## YOUR TASK
Each line in the entries below that holds the word "camera" belongs in the answer.

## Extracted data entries
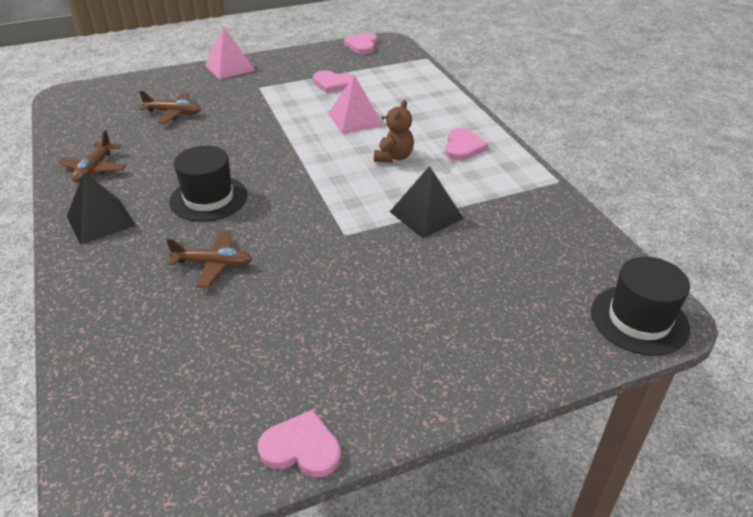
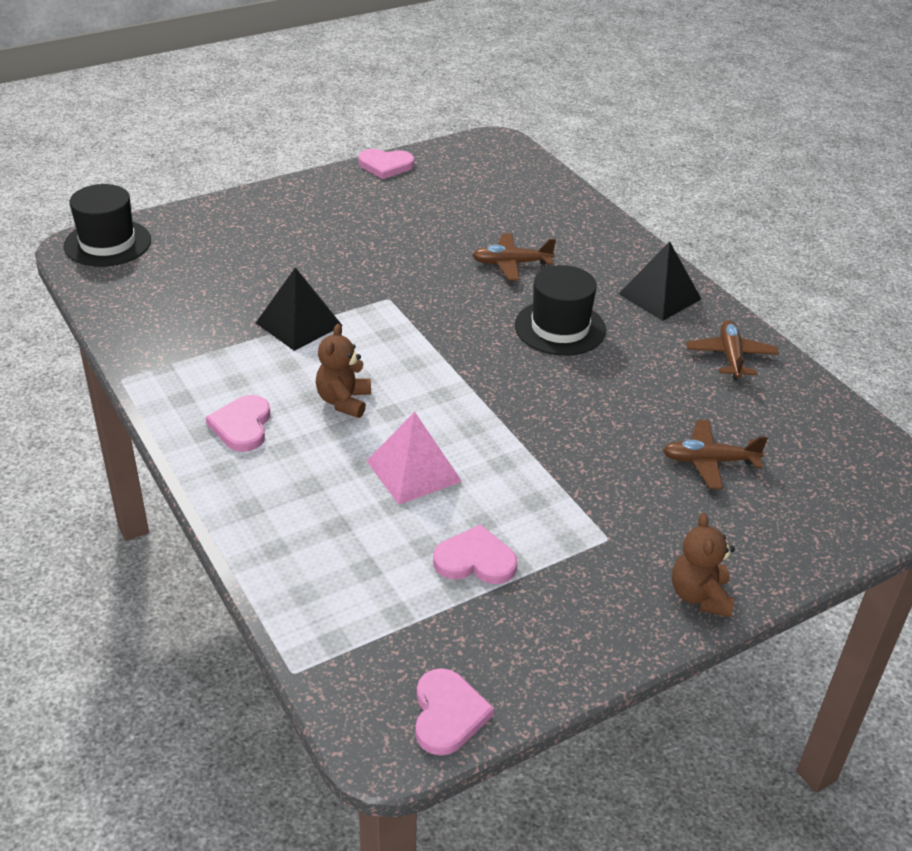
camera: 170 degrees right, 0 degrees up
pink pyramid [205,26,255,79] -> brown teddy bear [672,513,735,617]

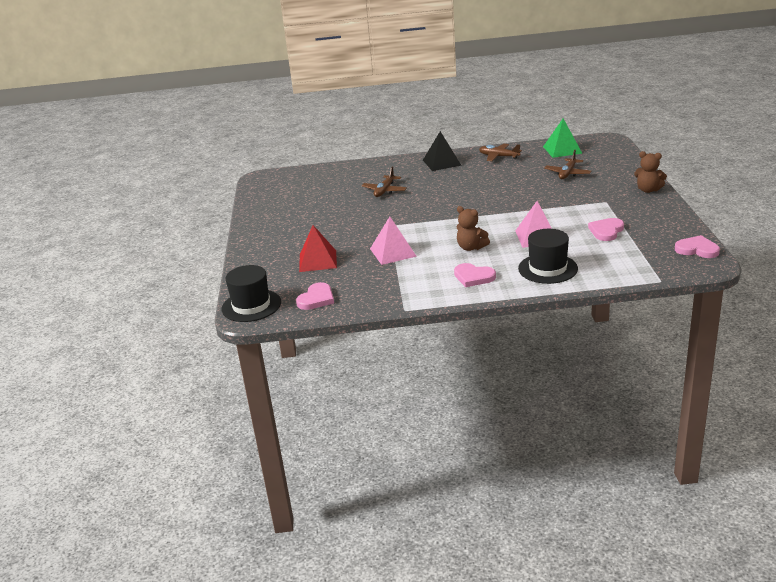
camera: 60 degrees left, 10 degrees down
black pyramid [256,267,343,351] -> pink pyramid [370,217,417,265]
pink heart [358,149,414,179] -> pink heart moved to [296,282,334,310]
black hat [515,265,606,356] -> black hat moved to [518,229,578,284]
none -> red pyramid [299,225,337,272]
none -> green pyramid [543,119,583,158]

## REPLY
camera: 170 degrees right, 0 degrees up
camera: 60 degrees left, 10 degrees down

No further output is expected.